▶ Your assignment:
Rename "white glossy drawer" to "white glossy cabinet" throughout the material below, keeping every other word unchanged, and leave the pictures out of your answer.

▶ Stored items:
+ + + + +
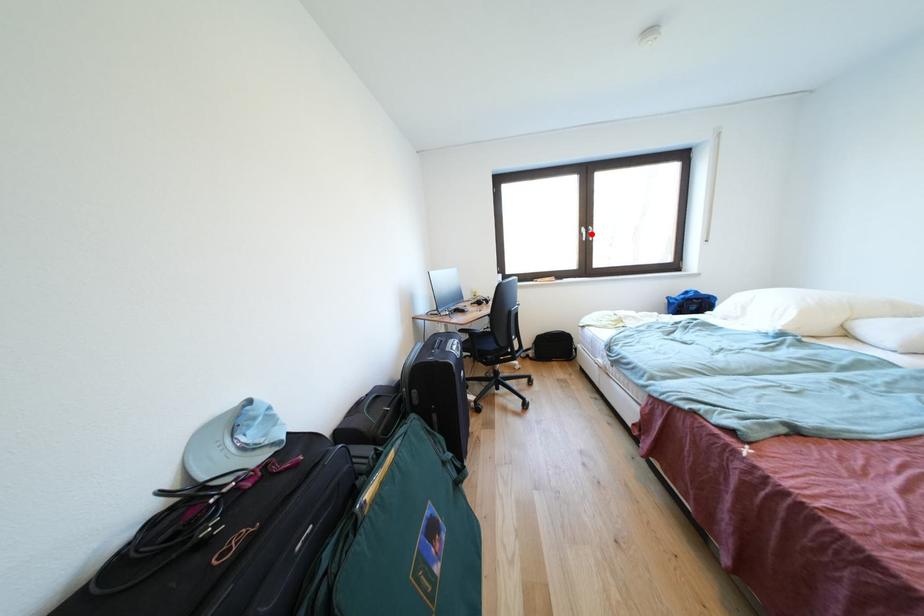
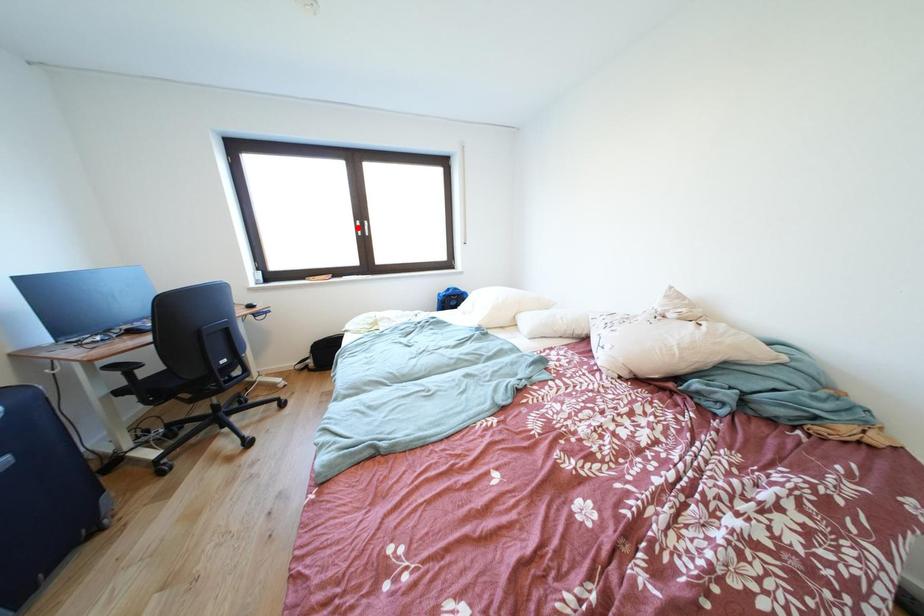
I am providing you with two images of the same scene from different viewpoints. A red point is marked on the first image and another point is marked on the second image. Are the points marked in image1 and image2 representing the same 3D position?

No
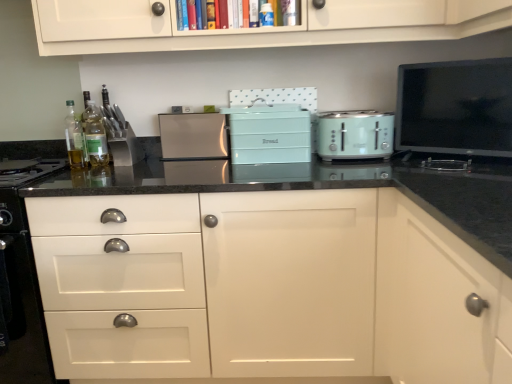
Question: From a real-world perspective, is mint green plastic toaster at center, the 1th kitchen appliance viewed from the right, over white glossy drawer at lower left?

Choices:
 (A) no
 (B) yes

Answer: (B)

Question: Is the depth of mint green plastic toaster at center, the 2th kitchen appliance when ordered from back to front, less than that of white glossy drawer at lower left?

Choices:
 (A) no
 (B) yes

Answer: (A)

Question: Does mint green plastic toaster at center, the 1th kitchen appliance viewed from the right, have a smaller size compared to white glossy drawer at lower left?

Choices:
 (A) yes
 (B) no

Answer: (A)

Question: Would you say mint green plastic toaster at center, marked as the first kitchen appliance in a front-to-back arrangement, contains white glossy drawer at lower left?

Choices:
 (A) no
 (B) yes

Answer: (A)

Question: Would you say mint green plastic toaster at center, the second kitchen appliance in the left-to-right sequence, is outside white glossy drawer at lower left?

Choices:
 (A) yes
 (B) no

Answer: (A)

Question: Is white glossy drawer at lower left at the back of mint green plastic toaster at center, the 1th kitchen appliance viewed from the right?

Choices:
 (A) no
 (B) yes

Answer: (A)

Question: Is black glossy tv at upper right, the 1th appliance in the right-to-left sequence, oriented towards mint green plastic toaster at center, the 2th kitchen appliance when ordered from back to front?

Choices:
 (A) no
 (B) yes

Answer: (A)

Question: Is black glossy tv at upper right, the 1th appliance in the right-to-left sequence, facing away from mint green plastic toaster at center, the second kitchen appliance in the left-to-right sequence?

Choices:
 (A) yes
 (B) no

Answer: (B)

Question: Is there a large distance between black glossy tv at upper right, the 1th appliance in the right-to-left sequence, and mint green plastic toaster at center, the 2th kitchen appliance when ordered from back to front?

Choices:
 (A) no
 (B) yes

Answer: (A)

Question: Is black glossy tv at upper right, the 1th appliance in the right-to-left sequence, closer to the viewer compared to mint green plastic toaster at center, marked as the first kitchen appliance in a front-to-back arrangement?

Choices:
 (A) yes
 (B) no

Answer: (A)

Question: Considering the relative sizes of black glossy tv at upper right, the 1th appliance in the right-to-left sequence, and mint green plastic toaster at center, marked as the first kitchen appliance in a front-to-back arrangement, in the image provided, is black glossy tv at upper right, the 1th appliance in the right-to-left sequence, thinner than mint green plastic toaster at center, marked as the first kitchen appliance in a front-to-back arrangement,?

Choices:
 (A) yes
 (B) no

Answer: (A)

Question: Does black glossy tv at upper right, the 1th appliance in the right-to-left sequence, appear on the left side of mint green plastic toaster at center, marked as the first kitchen appliance in a front-to-back arrangement?

Choices:
 (A) no
 (B) yes

Answer: (A)

Question: Is matte teal bread bin at center, the second appliance in the right-to-left sequence, surrounded by mint green plastic toaster at center, marked as the first kitchen appliance in a front-to-back arrangement?

Choices:
 (A) yes
 (B) no

Answer: (B)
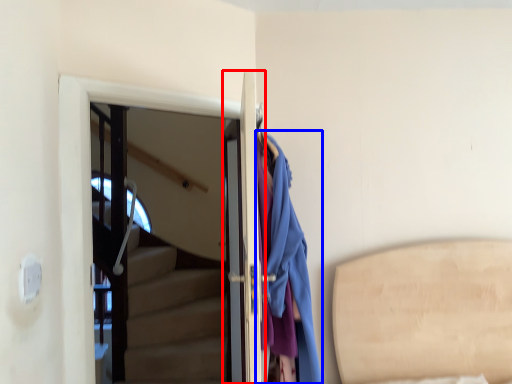
Question: Which object is closer to the camera taking this photo, door (highlighted by a red box) or clothing (highlighted by a blue box)?

Choices:
 (A) door
 (B) clothing

Answer: (B)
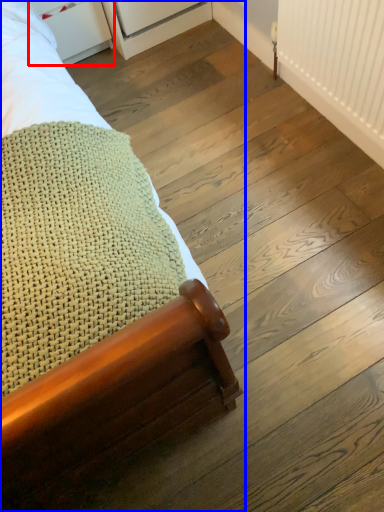
Question: Which object is closer to the camera taking this photo, drawer (highlighted by a red box) or bed (highlighted by a blue box)?

Choices:
 (A) drawer
 (B) bed

Answer: (B)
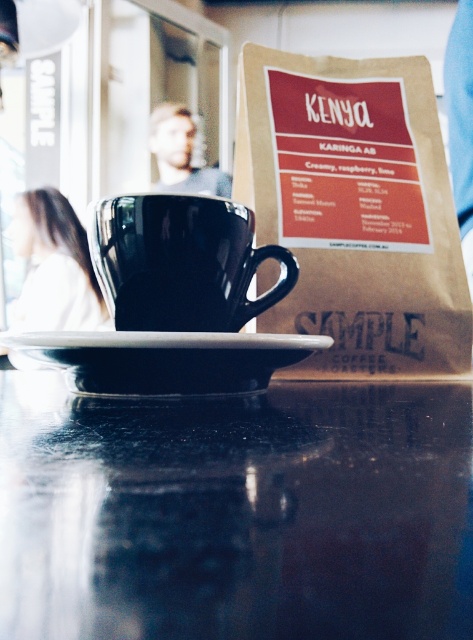
You are a customer at the cozy cafe and want to place your phone on the table. The table has two spots available at the coordinates point (415,516) and point (122,355). If you want to place your phone closer to the edge of the table, which coordinate should you choose?

Point (415,516) is closer to the edge of the table than point (122,355) because it is positioned further away from the center of the table.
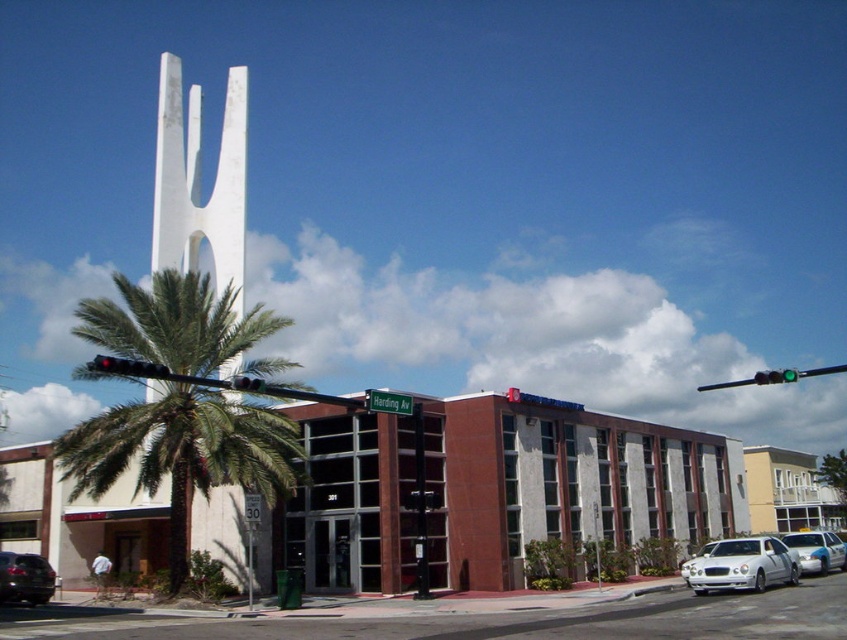
Question: Can you confirm if white glossy sedan at lower right is positioned below green glass traffic light at upper center?

Choices:
 (A) yes
 (B) no

Answer: (A)

Question: Which of the following is the closest to the observer?

Choices:
 (A) (237, 387)
 (B) (837, 563)
 (C) (185, 525)
 (D) (739, 541)

Answer: (A)

Question: Which of the following is the farthest from the observer?

Choices:
 (A) white glossy sedan at lower right
 (B) matte black suv at lower left
 (C) green leafy palm tree at left
 (D) black glass traffic light at upper center

Answer: (B)

Question: Is white glossy sedan at lower right below matte black suv at lower left?

Choices:
 (A) yes
 (B) no

Answer: (B)

Question: Considering the real-world distances, which object is farthest from the white glossy sedan at lower right?

Choices:
 (A) blue metallic sedan at center
 (B) matte black suv at lower left
 (C) green glass traffic light at upper center
 (D) black glass traffic light at upper center

Answer: (B)

Question: Does green glass traffic light at upper right have a larger size compared to green glass traffic light at upper center?

Choices:
 (A) yes
 (B) no

Answer: (A)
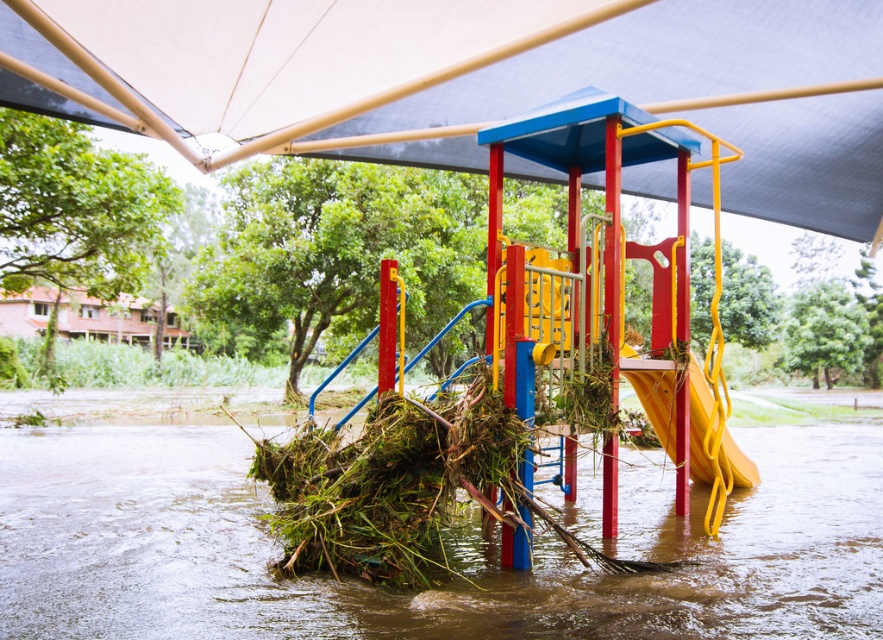
This screenshot has width=883, height=640. What do you see at coordinates (473, 81) in the screenshot?
I see `white fabric canopy at upper center` at bounding box center [473, 81].

Does point (462, 97) come closer to viewer compared to point (161, 540)?

That is False.

Is point (484, 99) in front of point (193, 573)?

No, (484, 99) is further to viewer.

In order to click on white fabric canopy at upper center in this screenshot , I will do `click(473, 81)`.

Between white fabric canopy at upper center and yellow matte slide at lower right, which one is positioned lower?

yellow matte slide at lower right is below.

This screenshot has width=883, height=640. What do you see at coordinates (473, 81) in the screenshot?
I see `white fabric canopy at upper center` at bounding box center [473, 81].

Does point (809, 106) come in front of point (734, 444)?

No, it is not.

At what (x,y) coordinates should I click in order to perform the action: click on white fabric canopy at upper center. Please return your answer as a coordinate pair (x, y). Looking at the image, I should click on (473, 81).

Between brown muddy water at center and yellow matte slide at lower right, which one has more height?

With more height is yellow matte slide at lower right.

Can you confirm if brown muddy water at center is positioned to the right of yellow matte slide at lower right?

No, brown muddy water at center is not to the right of yellow matte slide at lower right.

Find the location of a particular element. brown muddy water at center is located at coordinates (444, 547).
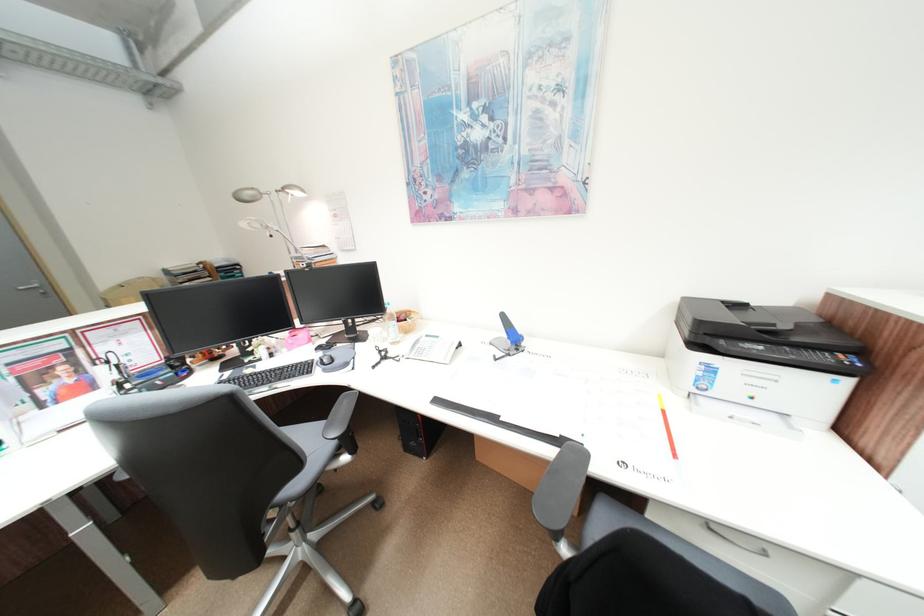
+ + + + +
▶ Response area:
I am providing you with two images of the same scene from different viewpoints. A red point is marked on the first image and another point is marked on the second image. Are the points marked in image1 and image2 representing the same 3D position?

No
Question: From a real-world perspective, is mint green plastic toaster at center, the 1th kitchen appliance viewed from the right, over white glossy cabinet at lower left?

Choices:
 (A) no
 (B) yes

Answer: (B)

Question: Is the depth of mint green plastic toaster at center, the 2th kitchen appliance when ordered from back to front, less than that of white glossy cabinet at lower left?

Choices:
 (A) no
 (B) yes

Answer: (A)

Question: Does mint green plastic toaster at center, the 1th kitchen appliance viewed from the right, have a smaller size compared to white glossy cabinet at lower left?

Choices:
 (A) yes
 (B) no

Answer: (A)

Question: Would you say mint green plastic toaster at center, marked as the first kitchen appliance in a front-to-back arrangement, contains white glossy cabinet at lower left?

Choices:
 (A) no
 (B) yes

Answer: (A)

Question: Would you say mint green plastic toaster at center, the second kitchen appliance in the left-to-right sequence, is outside white glossy cabinet at lower left?

Choices:
 (A) yes
 (B) no

Answer: (A)

Question: Is white glossy cabinet at lower left at the back of mint green plastic toaster at center, the 1th kitchen appliance viewed from the right?

Choices:
 (A) no
 (B) yes

Answer: (A)

Question: Is black glossy tv at upper right, the 1th appliance in the right-to-left sequence, oriented towards mint green plastic toaster at center, the 2th kitchen appliance when ordered from back to front?

Choices:
 (A) no
 (B) yes

Answer: (A)

Question: Is black glossy tv at upper right, the 1th appliance in the right-to-left sequence, facing away from mint green plastic toaster at center, the second kitchen appliance in the left-to-right sequence?

Choices:
 (A) yes
 (B) no

Answer: (B)

Question: Is there a large distance between black glossy tv at upper right, the 1th appliance in the right-to-left sequence, and mint green plastic toaster at center, the 2th kitchen appliance when ordered from back to front?

Choices:
 (A) no
 (B) yes

Answer: (A)

Question: Is black glossy tv at upper right, the 1th appliance in the right-to-left sequence, closer to the viewer compared to mint green plastic toaster at center, marked as the first kitchen appliance in a front-to-back arrangement?

Choices:
 (A) yes
 (B) no

Answer: (A)

Question: Considering the relative sizes of black glossy tv at upper right, the 1th appliance in the right-to-left sequence, and mint green plastic toaster at center, marked as the first kitchen appliance in a front-to-back arrangement, in the image provided, is black glossy tv at upper right, the 1th appliance in the right-to-left sequence, thinner than mint green plastic toaster at center, marked as the first kitchen appliance in a front-to-back arrangement,?

Choices:
 (A) yes
 (B) no

Answer: (A)

Question: Does black glossy tv at upper right, the 1th appliance in the right-to-left sequence, appear on the left side of mint green plastic toaster at center, marked as the first kitchen appliance in a front-to-back arrangement?

Choices:
 (A) no
 (B) yes

Answer: (A)

Question: Is matte teal bread bin at center, the second appliance in the right-to-left sequence, surrounded by mint green plastic toaster at center, marked as the first kitchen appliance in a front-to-back arrangement?

Choices:
 (A) yes
 (B) no

Answer: (B)
Question: Which object is closer to the camera taking this photo, door (highlighted by a red box) or clothing (highlighted by a blue box)?

Choices:
 (A) door
 (B) clothing

Answer: (B)
Question: Which object is closer to the camera taking this photo, drawer (highlighted by a red box) or bed (highlighted by a blue box)?

Choices:
 (A) drawer
 (B) bed

Answer: (B)
You are a customer at the cozy cafe and want to place your phone on the table. The table has two spots available at the coordinates point (415,516) and point (122,355). If you want to place your phone closer to the edge of the table, which coordinate should you choose?

Point (415,516) is closer to the edge of the table than point (122,355) because it is positioned further away from the center of the table.
Question: Can you confirm if white glossy sedan at lower right is positioned below green glass traffic light at upper center?

Choices:
 (A) yes
 (B) no

Answer: (A)

Question: Which of the following is the closest to the observer?

Choices:
 (A) (237, 387)
 (B) (837, 563)
 (C) (185, 525)
 (D) (739, 541)

Answer: (A)

Question: Which of the following is the farthest from the observer?

Choices:
 (A) white glossy sedan at lower right
 (B) matte black suv at lower left
 (C) green leafy palm tree at left
 (D) black glass traffic light at upper center

Answer: (B)

Question: Is white glossy sedan at lower right below matte black suv at lower left?

Choices:
 (A) yes
 (B) no

Answer: (B)

Question: Considering the real-world distances, which object is farthest from the white glossy sedan at lower right?

Choices:
 (A) blue metallic sedan at center
 (B) matte black suv at lower left
 (C) green glass traffic light at upper center
 (D) black glass traffic light at upper center

Answer: (B)

Question: Does green glass traffic light at upper right have a larger size compared to green glass traffic light at upper center?

Choices:
 (A) yes
 (B) no

Answer: (A)
This screenshot has width=883, height=640. What do you see at coordinates (473, 81) in the screenshot?
I see `white fabric canopy at upper center` at bounding box center [473, 81].

Does point (462, 97) come closer to viewer compared to point (161, 540)?

That is False.

Is point (484, 99) in front of point (193, 573)?

No, (484, 99) is further to viewer.

In order to click on white fabric canopy at upper center in this screenshot , I will do `click(473, 81)`.

Between white fabric canopy at upper center and yellow matte slide at lower right, which one is positioned lower?

yellow matte slide at lower right is below.

This screenshot has width=883, height=640. What do you see at coordinates (473, 81) in the screenshot?
I see `white fabric canopy at upper center` at bounding box center [473, 81].

Does point (809, 106) come in front of point (734, 444)?

No, it is not.

At what (x,y) coordinates should I click in order to perform the action: click on white fabric canopy at upper center. Please return your answer as a coordinate pair (x, y). Looking at the image, I should click on (473, 81).

Between brown muddy water at center and yellow matte slide at lower right, which one has more height?

With more height is yellow matte slide at lower right.

Can you confirm if brown muddy water at center is positioned to the right of yellow matte slide at lower right?

No, brown muddy water at center is not to the right of yellow matte slide at lower right.

Find the location of a particular element. brown muddy water at center is located at coordinates (444, 547).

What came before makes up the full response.